▶ **Assignment**: Output all of the data exactly, keeping any images out of the copy.

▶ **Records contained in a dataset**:

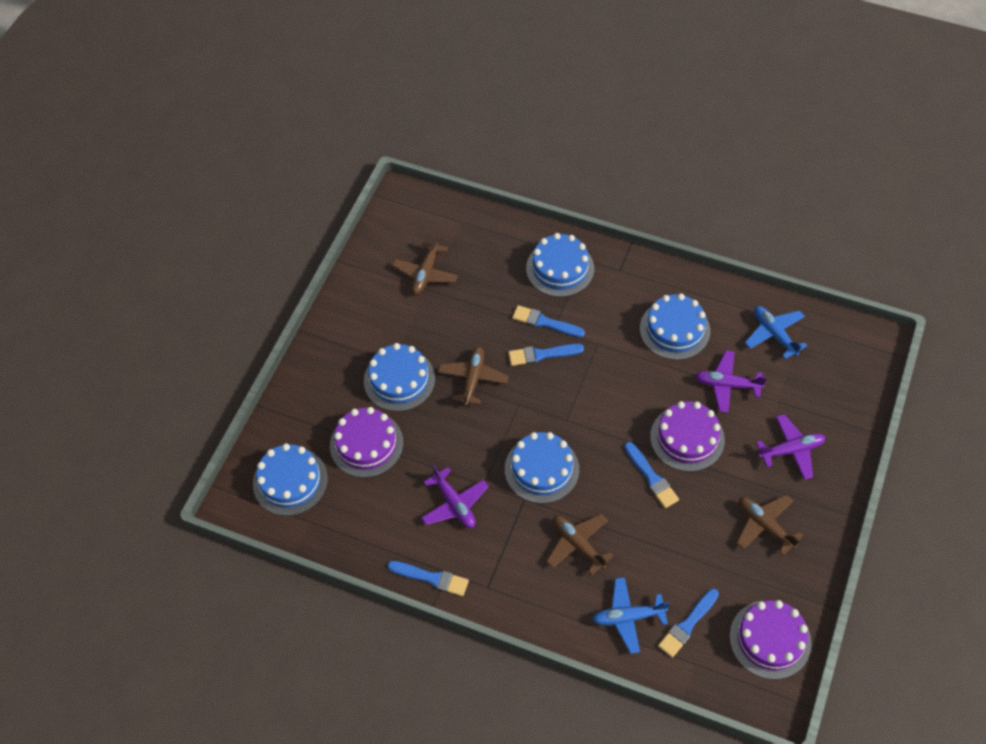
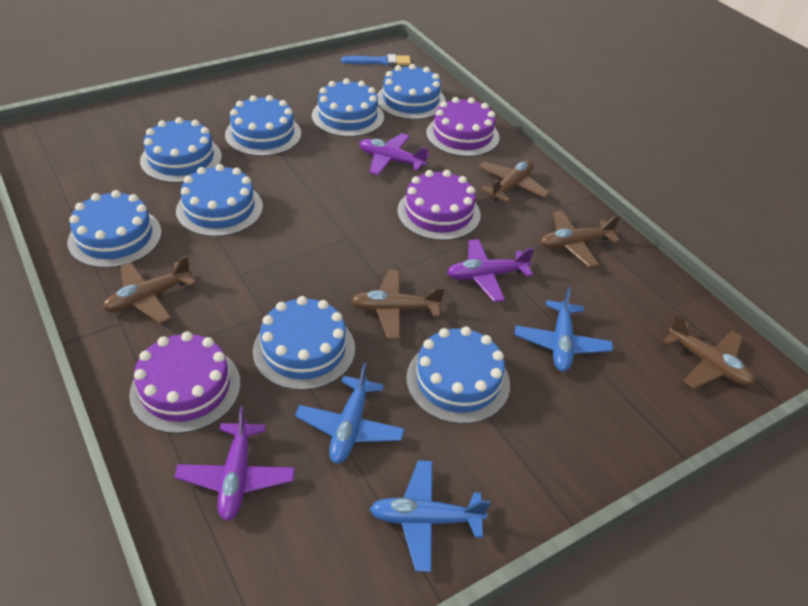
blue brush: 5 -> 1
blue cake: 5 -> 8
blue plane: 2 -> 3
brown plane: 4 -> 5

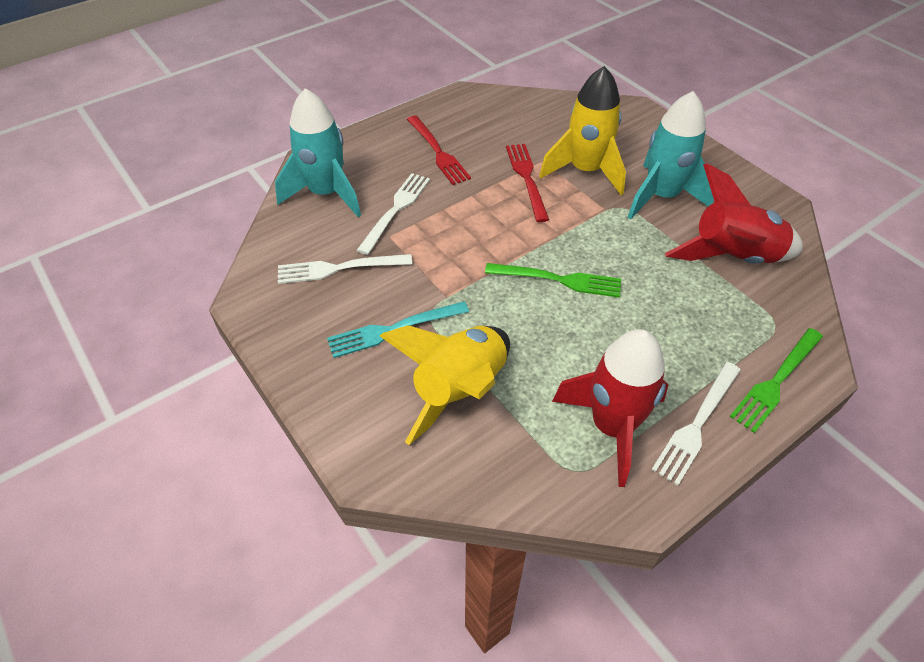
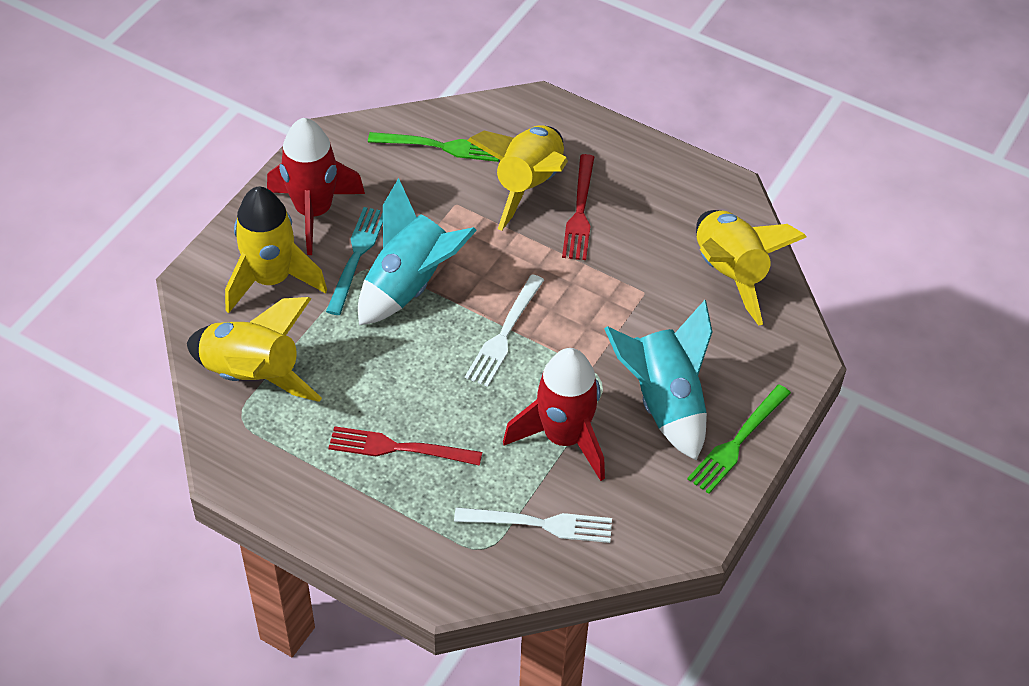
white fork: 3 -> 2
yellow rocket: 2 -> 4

▶ **Finished task**:
blue brush: 5 -> 1
blue cake: 5 -> 8
blue plane: 2 -> 3
brown plane: 4 -> 5

white fork: 3 -> 2
yellow rocket: 2 -> 4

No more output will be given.